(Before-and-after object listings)
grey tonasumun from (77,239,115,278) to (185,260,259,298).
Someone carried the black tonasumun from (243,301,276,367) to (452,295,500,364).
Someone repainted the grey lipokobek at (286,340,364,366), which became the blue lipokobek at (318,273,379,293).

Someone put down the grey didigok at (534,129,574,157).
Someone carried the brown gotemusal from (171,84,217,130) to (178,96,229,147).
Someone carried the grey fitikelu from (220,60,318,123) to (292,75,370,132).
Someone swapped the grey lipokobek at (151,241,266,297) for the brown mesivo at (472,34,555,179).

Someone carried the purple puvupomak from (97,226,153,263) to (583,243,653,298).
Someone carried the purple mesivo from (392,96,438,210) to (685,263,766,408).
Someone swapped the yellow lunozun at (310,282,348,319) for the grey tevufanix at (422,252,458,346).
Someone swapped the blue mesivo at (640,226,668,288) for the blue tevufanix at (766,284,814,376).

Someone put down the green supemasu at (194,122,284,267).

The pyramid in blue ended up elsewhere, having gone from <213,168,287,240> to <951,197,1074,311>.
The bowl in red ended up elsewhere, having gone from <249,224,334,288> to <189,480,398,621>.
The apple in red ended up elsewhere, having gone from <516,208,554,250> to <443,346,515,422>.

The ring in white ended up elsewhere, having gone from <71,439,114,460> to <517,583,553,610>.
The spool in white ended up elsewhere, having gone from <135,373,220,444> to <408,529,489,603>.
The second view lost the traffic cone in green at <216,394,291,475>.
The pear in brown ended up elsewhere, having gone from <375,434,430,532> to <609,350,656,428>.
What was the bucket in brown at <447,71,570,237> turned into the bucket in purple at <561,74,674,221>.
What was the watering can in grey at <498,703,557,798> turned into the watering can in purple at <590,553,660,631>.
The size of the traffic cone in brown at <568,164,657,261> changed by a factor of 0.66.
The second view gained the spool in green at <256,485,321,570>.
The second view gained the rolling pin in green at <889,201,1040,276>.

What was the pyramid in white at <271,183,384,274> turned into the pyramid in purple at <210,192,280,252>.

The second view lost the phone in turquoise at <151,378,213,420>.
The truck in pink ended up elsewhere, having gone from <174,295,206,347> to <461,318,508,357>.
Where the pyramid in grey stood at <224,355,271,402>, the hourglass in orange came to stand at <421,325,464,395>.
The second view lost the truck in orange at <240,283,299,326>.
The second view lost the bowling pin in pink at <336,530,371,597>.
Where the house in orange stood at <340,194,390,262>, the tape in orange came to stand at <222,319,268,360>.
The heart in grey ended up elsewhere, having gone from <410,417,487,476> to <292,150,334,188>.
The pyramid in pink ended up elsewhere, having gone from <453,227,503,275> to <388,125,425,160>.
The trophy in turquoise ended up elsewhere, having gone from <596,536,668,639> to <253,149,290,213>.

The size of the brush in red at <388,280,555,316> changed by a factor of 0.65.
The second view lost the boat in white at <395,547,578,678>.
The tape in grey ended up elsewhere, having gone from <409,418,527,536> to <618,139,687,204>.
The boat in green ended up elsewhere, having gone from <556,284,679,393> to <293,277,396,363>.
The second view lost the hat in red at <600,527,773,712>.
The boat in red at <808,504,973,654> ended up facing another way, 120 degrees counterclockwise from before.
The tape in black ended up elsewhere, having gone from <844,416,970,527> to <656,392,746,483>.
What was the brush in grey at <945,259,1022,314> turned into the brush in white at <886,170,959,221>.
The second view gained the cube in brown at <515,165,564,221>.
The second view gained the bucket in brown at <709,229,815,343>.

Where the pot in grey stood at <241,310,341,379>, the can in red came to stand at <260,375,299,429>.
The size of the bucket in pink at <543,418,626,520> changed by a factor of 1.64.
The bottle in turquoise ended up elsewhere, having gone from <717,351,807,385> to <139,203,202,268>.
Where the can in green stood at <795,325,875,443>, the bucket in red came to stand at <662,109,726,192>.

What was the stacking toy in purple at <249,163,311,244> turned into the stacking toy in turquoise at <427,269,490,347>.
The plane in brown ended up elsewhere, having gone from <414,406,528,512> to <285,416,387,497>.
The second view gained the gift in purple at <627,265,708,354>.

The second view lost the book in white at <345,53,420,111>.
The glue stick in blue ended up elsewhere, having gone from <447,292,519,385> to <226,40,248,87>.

Activity - All the records above must be transcribed without a single change to any word.

Exercise result -
grey tonasumun from (77,239,115,278) to (185,260,259,298).
Someone carried the black tonasumun from (243,301,276,367) to (452,295,500,364).
Someone repainted the grey lipokobek at (286,340,364,366), which became the blue lipokobek at (318,273,379,293).

Someone put down the grey didigok at (534,129,574,157).
Someone carried the brown gotemusal from (171,84,217,130) to (178,96,229,147).
Someone carried the grey fitikelu from (220,60,318,123) to (292,75,370,132).
Someone swapped the grey lipokobek at (151,241,266,297) for the brown mesivo at (472,34,555,179).

Someone carried the purple puvupomak from (97,226,153,263) to (583,243,653,298).
Someone carried the purple mesivo from (392,96,438,210) to (685,263,766,408).
Someone swapped the yellow lunozun at (310,282,348,319) for the grey tevufanix at (422,252,458,346).
Someone swapped the blue mesivo at (640,226,668,288) for the blue tevufanix at (766,284,814,376).

Someone put down the green supemasu at (194,122,284,267).

The pyramid in blue ended up elsewhere, having gone from <213,168,287,240> to <951,197,1074,311>.
The bowl in red ended up elsewhere, having gone from <249,224,334,288> to <189,480,398,621>.
The apple in red ended up elsewhere, having gone from <516,208,554,250> to <443,346,515,422>.

The ring in white ended up elsewhere, having gone from <71,439,114,460> to <517,583,553,610>.
The spool in white ended up elsewhere, having gone from <135,373,220,444> to <408,529,489,603>.
The second view lost the traffic cone in green at <216,394,291,475>.
The pear in brown ended up elsewhere, having gone from <375,434,430,532> to <609,350,656,428>.
What was the bucket in brown at <447,71,570,237> turned into the bucket in purple at <561,74,674,221>.
What was the watering can in grey at <498,703,557,798> turned into the watering can in purple at <590,553,660,631>.
The size of the traffic cone in brown at <568,164,657,261> changed by a factor of 0.66.
The second view gained the spool in green at <256,485,321,570>.
The second view gained the rolling pin in green at <889,201,1040,276>.

What was the pyramid in white at <271,183,384,274> turned into the pyramid in purple at <210,192,280,252>.

The second view lost the phone in turquoise at <151,378,213,420>.
The truck in pink ended up elsewhere, having gone from <174,295,206,347> to <461,318,508,357>.
Where the pyramid in grey stood at <224,355,271,402>, the hourglass in orange came to stand at <421,325,464,395>.
The second view lost the truck in orange at <240,283,299,326>.
The second view lost the bowling pin in pink at <336,530,371,597>.
Where the house in orange stood at <340,194,390,262>, the tape in orange came to stand at <222,319,268,360>.
The heart in grey ended up elsewhere, having gone from <410,417,487,476> to <292,150,334,188>.
The pyramid in pink ended up elsewhere, having gone from <453,227,503,275> to <388,125,425,160>.
The trophy in turquoise ended up elsewhere, having gone from <596,536,668,639> to <253,149,290,213>.

The size of the brush in red at <388,280,555,316> changed by a factor of 0.65.
The second view lost the boat in white at <395,547,578,678>.
The tape in grey ended up elsewhere, having gone from <409,418,527,536> to <618,139,687,204>.
The boat in green ended up elsewhere, having gone from <556,284,679,393> to <293,277,396,363>.
The second view lost the hat in red at <600,527,773,712>.
The boat in red at <808,504,973,654> ended up facing another way, 120 degrees counterclockwise from before.
The tape in black ended up elsewhere, having gone from <844,416,970,527> to <656,392,746,483>.
What was the brush in grey at <945,259,1022,314> turned into the brush in white at <886,170,959,221>.
The second view gained the cube in brown at <515,165,564,221>.
The second view gained the bucket in brown at <709,229,815,343>.

Where the pot in grey stood at <241,310,341,379>, the can in red came to stand at <260,375,299,429>.
The size of the bucket in pink at <543,418,626,520> changed by a factor of 1.64.
The bottle in turquoise ended up elsewhere, having gone from <717,351,807,385> to <139,203,202,268>.
Where the can in green stood at <795,325,875,443>, the bucket in red came to stand at <662,109,726,192>.

What was the stacking toy in purple at <249,163,311,244> turned into the stacking toy in turquoise at <427,269,490,347>.
The plane in brown ended up elsewhere, having gone from <414,406,528,512> to <285,416,387,497>.
The second view gained the gift in purple at <627,265,708,354>.

The second view lost the book in white at <345,53,420,111>.
The glue stick in blue ended up elsewhere, having gone from <447,292,519,385> to <226,40,248,87>.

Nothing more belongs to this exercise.